_EXERCISE OBJECTIVE:_ Set down exactly the lines below, starting at the one that contains "(224, 275) = (524, 240): none -> purple car" and ending at the one that contains "(584, 410) = (287, 198): purple", with both of those lines included and nothing else.

Start of EXERCISE MATERIAL

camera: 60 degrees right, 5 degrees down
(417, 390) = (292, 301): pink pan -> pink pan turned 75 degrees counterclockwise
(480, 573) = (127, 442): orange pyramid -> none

End of EXERCISE MATERIAL
Start of EXERCISE MATERIAL

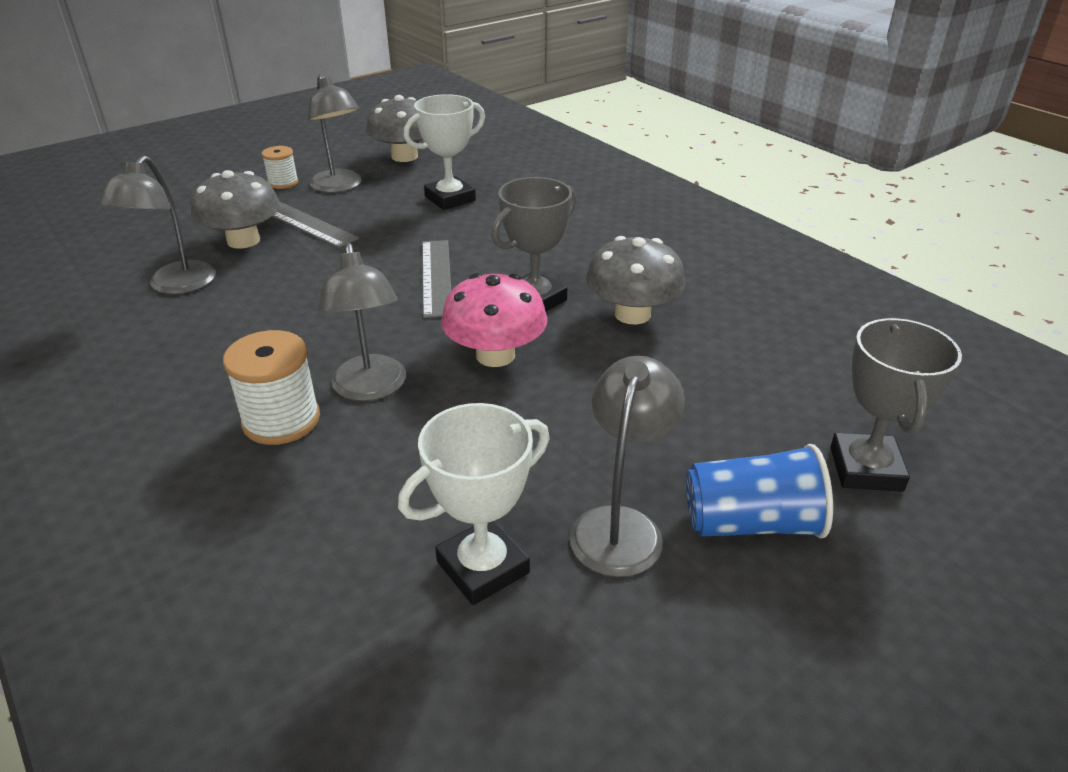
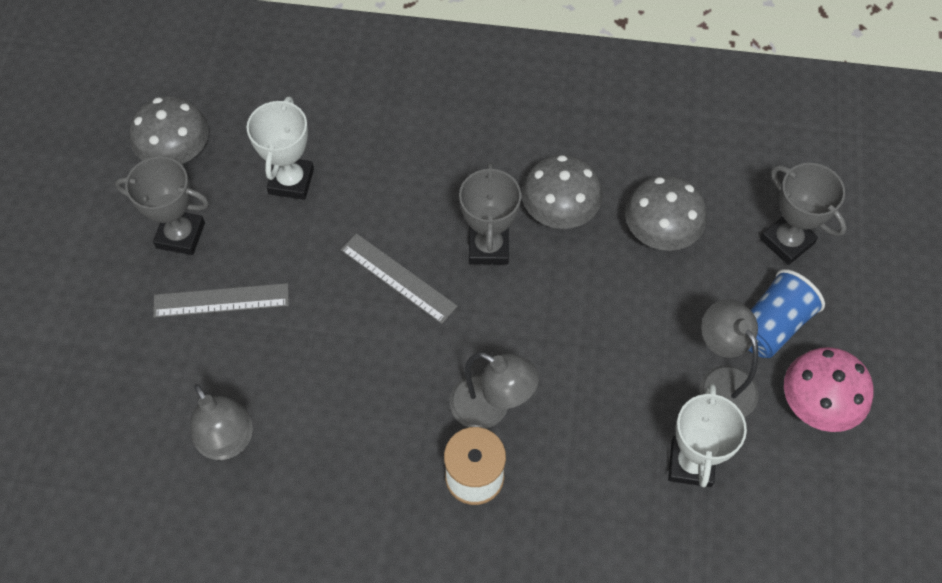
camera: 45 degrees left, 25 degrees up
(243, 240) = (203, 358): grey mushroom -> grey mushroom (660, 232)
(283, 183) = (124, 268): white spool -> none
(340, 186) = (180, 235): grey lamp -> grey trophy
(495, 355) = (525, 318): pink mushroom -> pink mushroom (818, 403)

End of EXERCISE MATERIAL
Start of EXERCISE MATERIAL

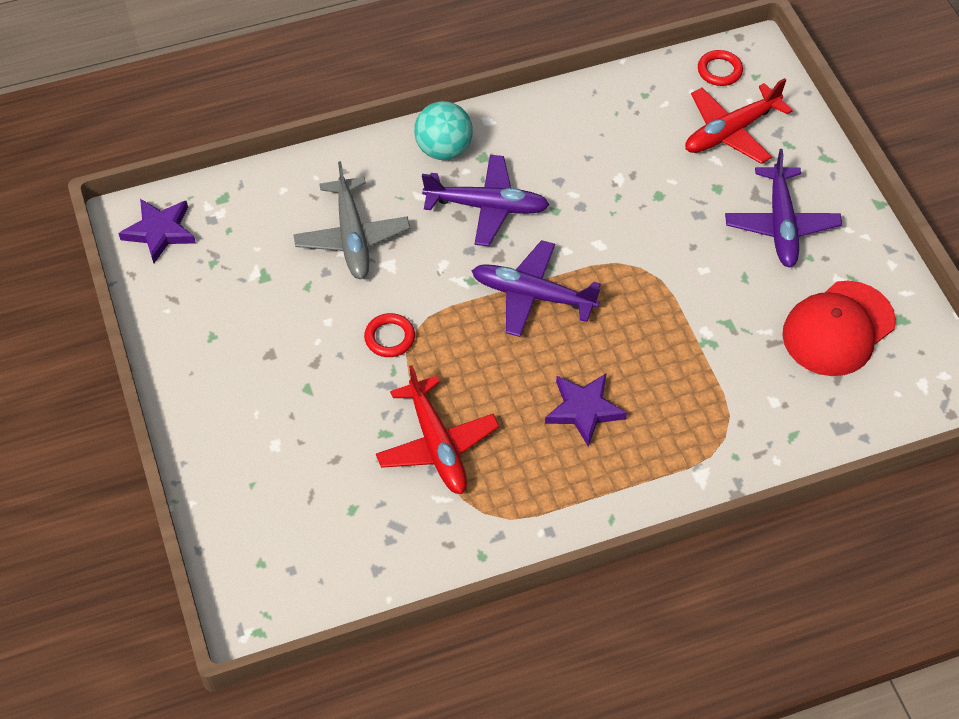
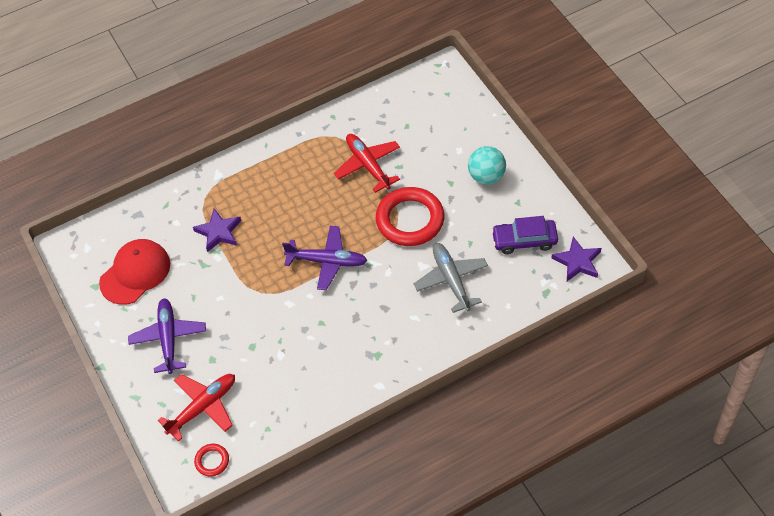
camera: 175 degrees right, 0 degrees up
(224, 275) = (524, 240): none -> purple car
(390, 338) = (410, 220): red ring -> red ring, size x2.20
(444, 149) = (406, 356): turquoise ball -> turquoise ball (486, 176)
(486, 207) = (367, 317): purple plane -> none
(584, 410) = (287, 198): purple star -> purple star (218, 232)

End of EXERCISE MATERIAL

_WRITTEN ANSWER:_
(224, 275) = (524, 240): none -> purple car
(390, 338) = (410, 220): red ring -> red ring, size x2.20
(444, 149) = (406, 356): turquoise ball -> turquoise ball (486, 176)
(486, 207) = (367, 317): purple plane -> none
(584, 410) = (287, 198): purple star -> purple star (218, 232)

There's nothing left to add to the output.